◆ Data listing
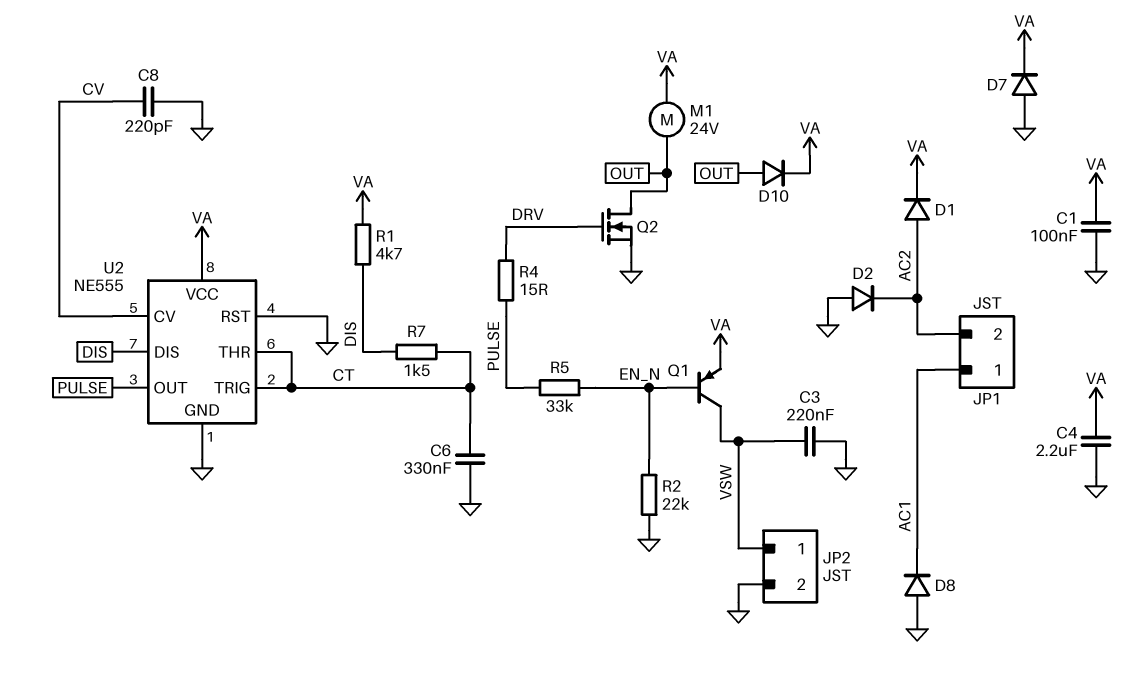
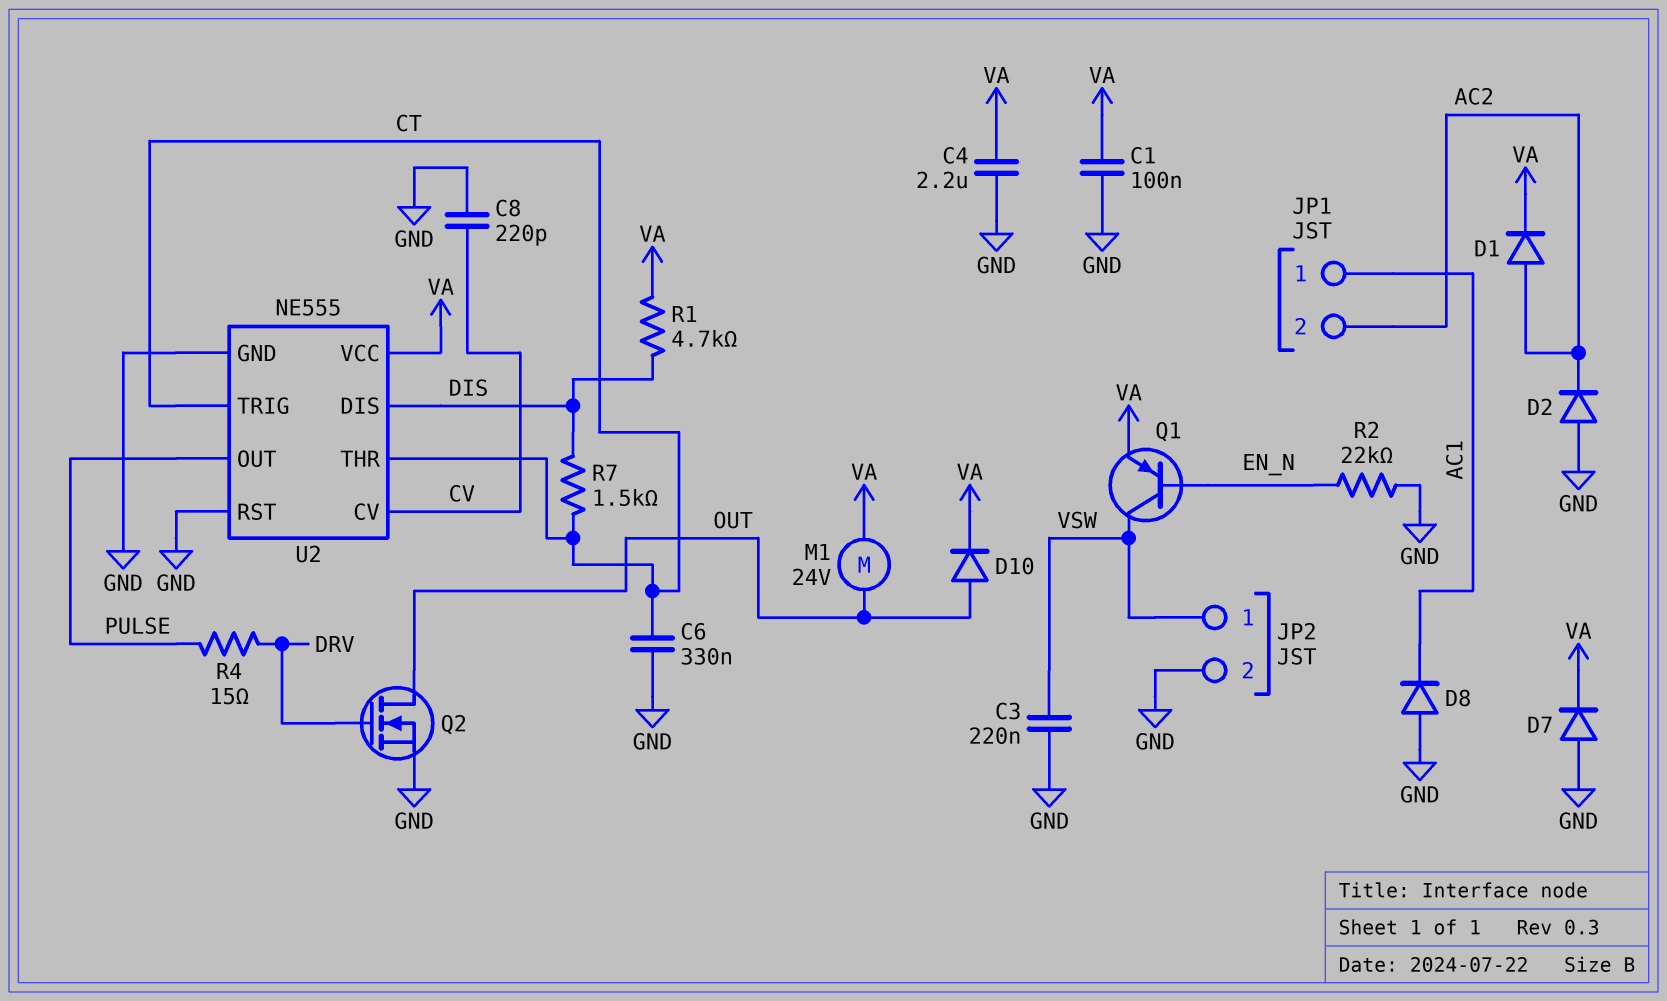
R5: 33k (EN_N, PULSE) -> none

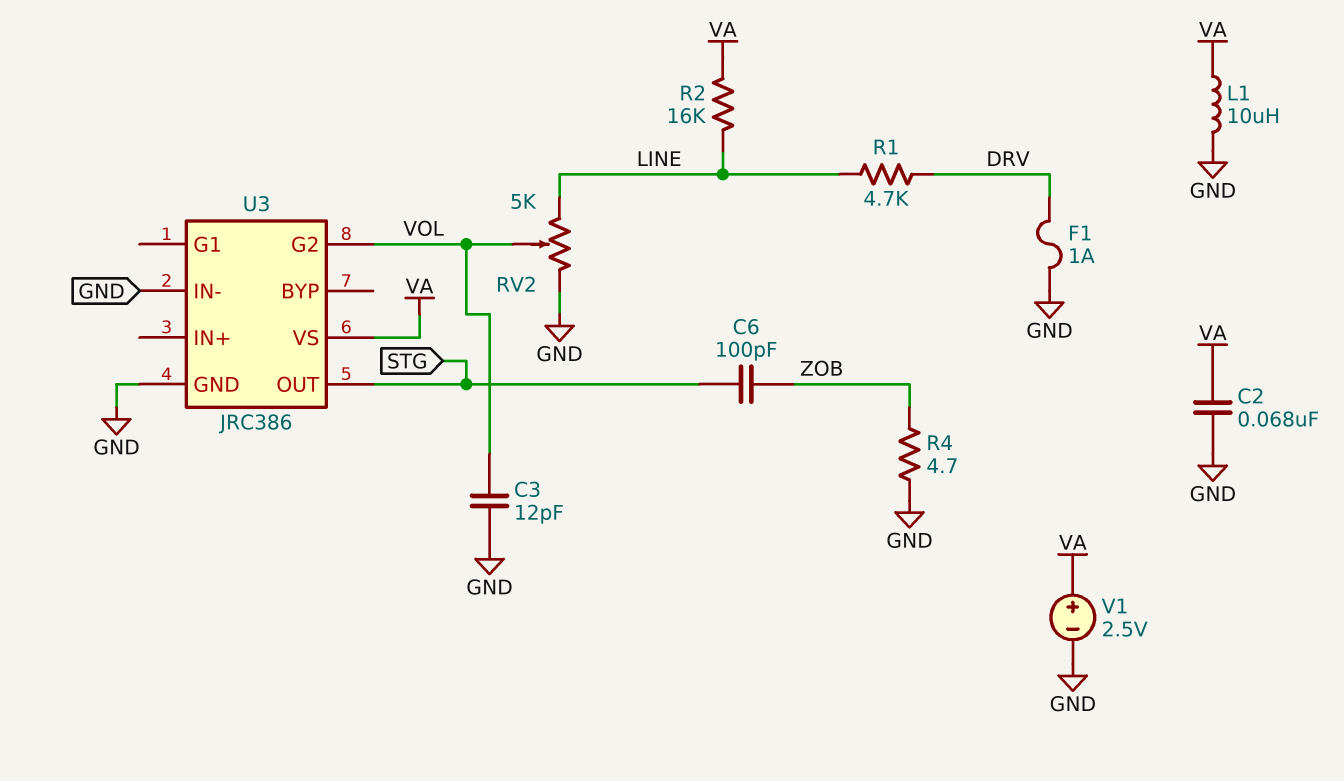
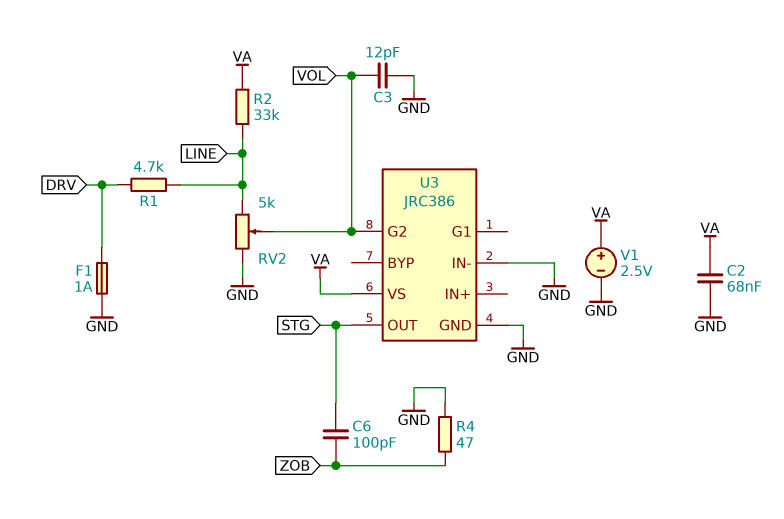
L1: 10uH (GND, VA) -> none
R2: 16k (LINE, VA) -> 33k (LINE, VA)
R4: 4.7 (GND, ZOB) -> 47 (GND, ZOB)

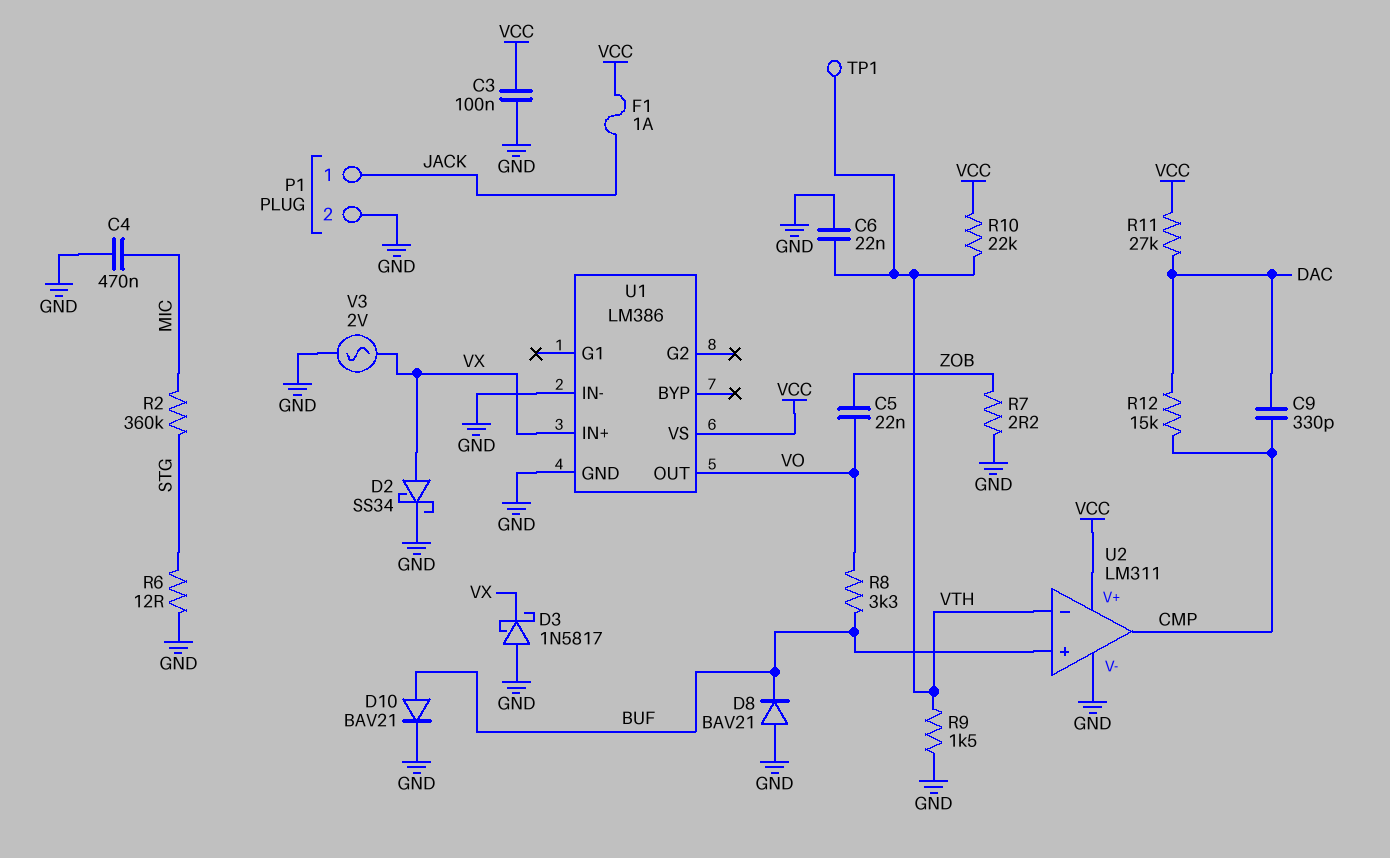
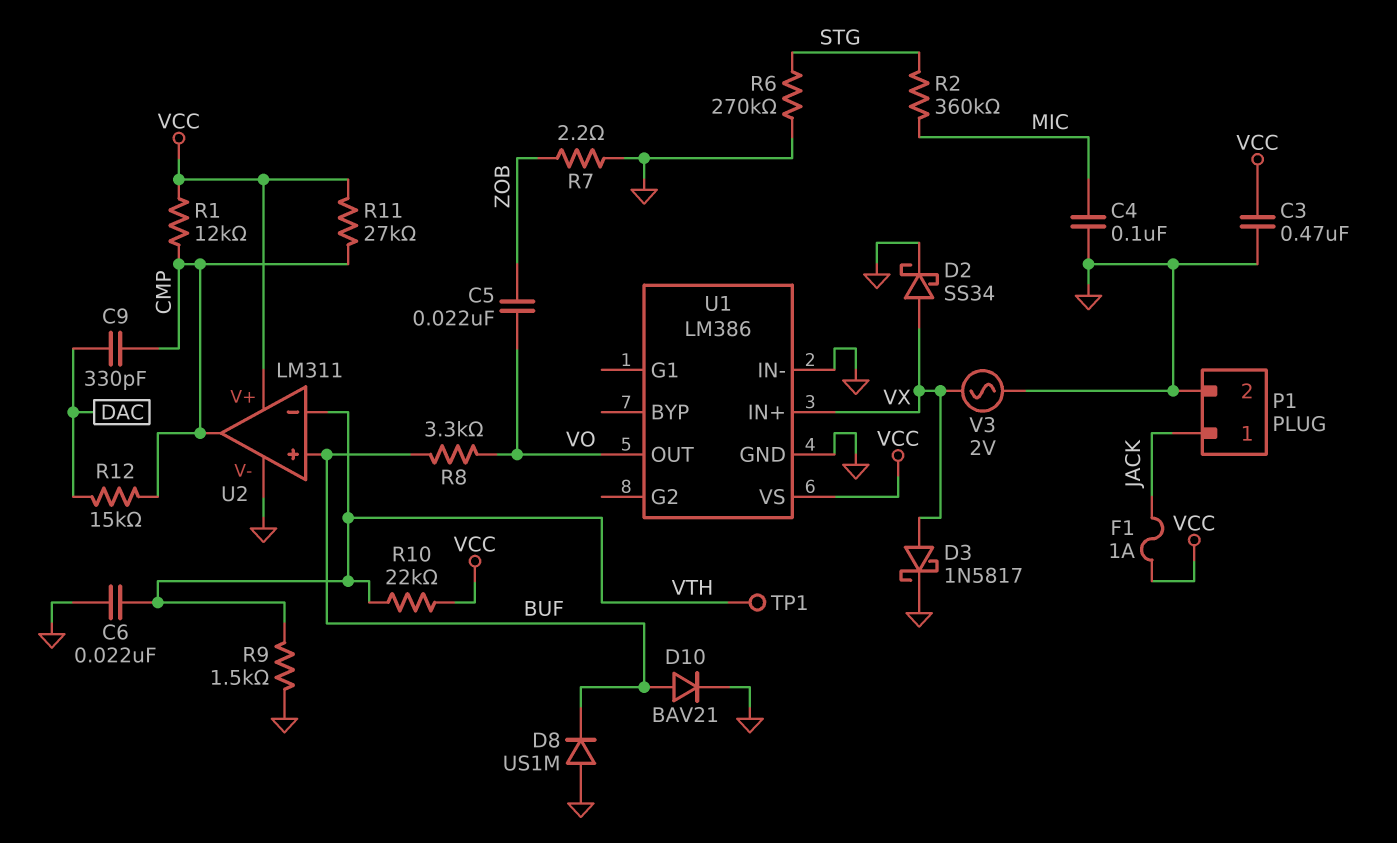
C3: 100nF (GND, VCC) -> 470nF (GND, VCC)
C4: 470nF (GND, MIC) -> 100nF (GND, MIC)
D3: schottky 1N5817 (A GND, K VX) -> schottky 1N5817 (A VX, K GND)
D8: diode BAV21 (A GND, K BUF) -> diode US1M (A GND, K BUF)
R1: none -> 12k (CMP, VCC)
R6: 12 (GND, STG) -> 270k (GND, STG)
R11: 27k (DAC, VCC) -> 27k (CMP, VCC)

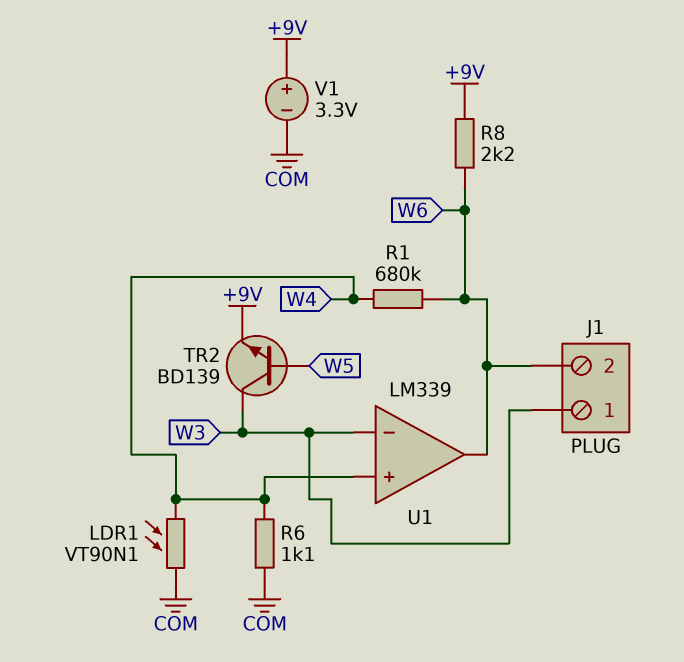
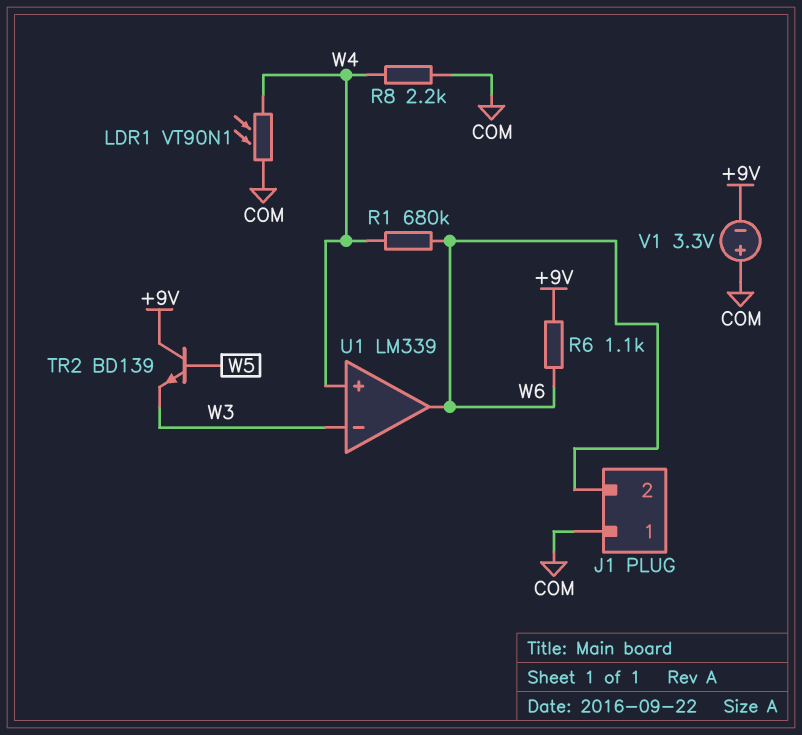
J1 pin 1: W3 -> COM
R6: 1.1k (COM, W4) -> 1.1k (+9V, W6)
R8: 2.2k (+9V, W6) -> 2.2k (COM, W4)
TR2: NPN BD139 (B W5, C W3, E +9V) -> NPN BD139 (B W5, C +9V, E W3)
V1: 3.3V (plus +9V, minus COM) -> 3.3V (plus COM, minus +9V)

◆ Work instruction
All lines above containing the string "none": copy each one.

◆ Written response
R5: 33k (EN_N, PULSE) -> none
L1: 10uH (GND, VA) -> none
R1: none -> 12k (CMP, VCC)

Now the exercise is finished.